BRIEF: Filter the entries below, keeping every line that contains the string "kern" and copying each one. The match is case-sensitive.
*** PROVIDED ENTRIES
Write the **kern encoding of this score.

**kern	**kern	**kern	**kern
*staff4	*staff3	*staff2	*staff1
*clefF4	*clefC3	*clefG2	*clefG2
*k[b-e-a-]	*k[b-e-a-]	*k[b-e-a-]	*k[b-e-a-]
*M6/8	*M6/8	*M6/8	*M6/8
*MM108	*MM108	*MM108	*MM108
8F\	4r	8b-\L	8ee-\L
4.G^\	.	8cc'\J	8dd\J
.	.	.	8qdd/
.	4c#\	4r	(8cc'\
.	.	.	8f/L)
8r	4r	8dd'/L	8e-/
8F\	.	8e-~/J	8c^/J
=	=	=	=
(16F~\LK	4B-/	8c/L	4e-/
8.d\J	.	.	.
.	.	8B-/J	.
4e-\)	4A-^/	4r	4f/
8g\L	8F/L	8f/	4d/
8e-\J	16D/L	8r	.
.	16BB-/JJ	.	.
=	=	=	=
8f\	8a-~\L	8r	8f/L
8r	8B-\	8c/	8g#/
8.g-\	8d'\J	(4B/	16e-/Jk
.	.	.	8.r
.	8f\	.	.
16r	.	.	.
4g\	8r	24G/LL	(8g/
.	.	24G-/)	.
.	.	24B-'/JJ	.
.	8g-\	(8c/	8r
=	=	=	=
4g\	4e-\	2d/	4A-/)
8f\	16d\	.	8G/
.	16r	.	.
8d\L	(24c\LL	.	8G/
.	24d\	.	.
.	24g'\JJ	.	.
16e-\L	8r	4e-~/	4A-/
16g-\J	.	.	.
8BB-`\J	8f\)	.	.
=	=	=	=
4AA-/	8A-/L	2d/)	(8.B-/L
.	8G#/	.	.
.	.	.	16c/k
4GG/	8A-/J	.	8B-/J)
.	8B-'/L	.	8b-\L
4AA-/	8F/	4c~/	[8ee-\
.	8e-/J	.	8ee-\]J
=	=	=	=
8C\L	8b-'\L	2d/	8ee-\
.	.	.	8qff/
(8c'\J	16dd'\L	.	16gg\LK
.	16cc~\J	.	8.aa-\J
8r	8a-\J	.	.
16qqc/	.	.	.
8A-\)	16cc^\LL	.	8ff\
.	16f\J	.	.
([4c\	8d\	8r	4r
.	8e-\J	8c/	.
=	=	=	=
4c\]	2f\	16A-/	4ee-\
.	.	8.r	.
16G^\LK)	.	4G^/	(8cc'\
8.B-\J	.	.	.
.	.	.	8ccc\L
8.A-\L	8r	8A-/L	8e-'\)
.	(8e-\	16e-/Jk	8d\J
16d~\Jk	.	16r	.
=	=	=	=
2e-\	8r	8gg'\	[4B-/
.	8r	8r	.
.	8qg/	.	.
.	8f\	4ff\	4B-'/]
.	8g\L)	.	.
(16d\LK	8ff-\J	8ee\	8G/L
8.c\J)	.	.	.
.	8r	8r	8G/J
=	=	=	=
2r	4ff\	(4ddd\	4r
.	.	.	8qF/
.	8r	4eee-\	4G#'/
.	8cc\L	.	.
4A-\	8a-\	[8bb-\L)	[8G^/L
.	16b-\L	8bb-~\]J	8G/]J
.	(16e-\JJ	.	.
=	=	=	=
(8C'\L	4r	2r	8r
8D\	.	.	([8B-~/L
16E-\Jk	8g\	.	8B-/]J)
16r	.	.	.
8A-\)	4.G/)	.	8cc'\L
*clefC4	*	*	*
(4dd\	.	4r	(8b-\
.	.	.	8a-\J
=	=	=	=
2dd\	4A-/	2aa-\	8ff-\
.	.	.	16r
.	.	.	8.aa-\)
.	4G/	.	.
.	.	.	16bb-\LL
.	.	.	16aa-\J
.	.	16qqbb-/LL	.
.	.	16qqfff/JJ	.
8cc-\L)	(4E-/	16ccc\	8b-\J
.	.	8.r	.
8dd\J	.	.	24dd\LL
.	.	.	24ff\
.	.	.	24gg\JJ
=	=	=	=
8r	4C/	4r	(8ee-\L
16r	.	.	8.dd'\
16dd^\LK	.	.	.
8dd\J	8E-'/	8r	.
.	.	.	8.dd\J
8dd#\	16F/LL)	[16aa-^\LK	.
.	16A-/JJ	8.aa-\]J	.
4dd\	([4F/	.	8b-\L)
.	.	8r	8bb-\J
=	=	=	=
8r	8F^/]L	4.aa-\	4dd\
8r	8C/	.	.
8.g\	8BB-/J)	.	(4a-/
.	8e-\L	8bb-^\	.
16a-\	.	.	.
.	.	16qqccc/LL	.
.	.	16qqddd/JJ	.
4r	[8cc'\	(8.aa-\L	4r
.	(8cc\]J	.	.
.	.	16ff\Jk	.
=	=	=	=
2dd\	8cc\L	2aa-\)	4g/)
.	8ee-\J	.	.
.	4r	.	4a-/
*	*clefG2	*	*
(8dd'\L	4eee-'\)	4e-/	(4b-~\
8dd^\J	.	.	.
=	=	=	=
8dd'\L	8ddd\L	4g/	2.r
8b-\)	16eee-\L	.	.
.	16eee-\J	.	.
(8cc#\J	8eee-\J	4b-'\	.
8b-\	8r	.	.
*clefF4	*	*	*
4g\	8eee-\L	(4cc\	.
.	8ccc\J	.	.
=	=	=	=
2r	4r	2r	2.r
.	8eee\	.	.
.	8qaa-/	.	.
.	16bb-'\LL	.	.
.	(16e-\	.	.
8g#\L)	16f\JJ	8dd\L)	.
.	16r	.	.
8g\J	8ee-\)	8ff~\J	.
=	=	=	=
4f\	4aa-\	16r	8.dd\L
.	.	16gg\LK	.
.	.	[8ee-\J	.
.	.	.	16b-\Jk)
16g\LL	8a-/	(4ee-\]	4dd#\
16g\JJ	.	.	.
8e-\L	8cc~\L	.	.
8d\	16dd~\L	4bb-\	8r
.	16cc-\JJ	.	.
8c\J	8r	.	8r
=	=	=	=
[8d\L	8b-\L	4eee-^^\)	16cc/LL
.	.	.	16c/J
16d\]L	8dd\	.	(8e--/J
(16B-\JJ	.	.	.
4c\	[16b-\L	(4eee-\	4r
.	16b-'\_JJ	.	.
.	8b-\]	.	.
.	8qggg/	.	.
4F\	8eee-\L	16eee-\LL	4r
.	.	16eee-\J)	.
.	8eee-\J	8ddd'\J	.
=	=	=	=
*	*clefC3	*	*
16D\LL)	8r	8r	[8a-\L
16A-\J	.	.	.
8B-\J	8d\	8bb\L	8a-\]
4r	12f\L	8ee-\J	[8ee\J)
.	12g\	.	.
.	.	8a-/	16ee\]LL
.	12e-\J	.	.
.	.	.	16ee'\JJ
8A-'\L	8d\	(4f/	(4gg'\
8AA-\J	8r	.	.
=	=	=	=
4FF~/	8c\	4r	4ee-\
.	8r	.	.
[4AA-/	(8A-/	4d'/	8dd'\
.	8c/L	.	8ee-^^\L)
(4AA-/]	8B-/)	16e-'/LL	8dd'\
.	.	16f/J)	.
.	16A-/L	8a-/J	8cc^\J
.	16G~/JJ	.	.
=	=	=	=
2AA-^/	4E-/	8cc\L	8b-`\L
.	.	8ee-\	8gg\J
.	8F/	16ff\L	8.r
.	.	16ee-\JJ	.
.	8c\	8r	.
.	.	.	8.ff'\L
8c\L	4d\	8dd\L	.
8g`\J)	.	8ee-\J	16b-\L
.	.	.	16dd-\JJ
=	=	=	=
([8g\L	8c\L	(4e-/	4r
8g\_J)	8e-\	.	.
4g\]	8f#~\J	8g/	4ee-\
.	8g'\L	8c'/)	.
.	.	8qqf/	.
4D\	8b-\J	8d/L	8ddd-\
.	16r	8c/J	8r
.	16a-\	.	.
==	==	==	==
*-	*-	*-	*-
******
FINISHED ANSWER:
Write the **kern encoding of this score.
**kern	**kern	**kern	**kern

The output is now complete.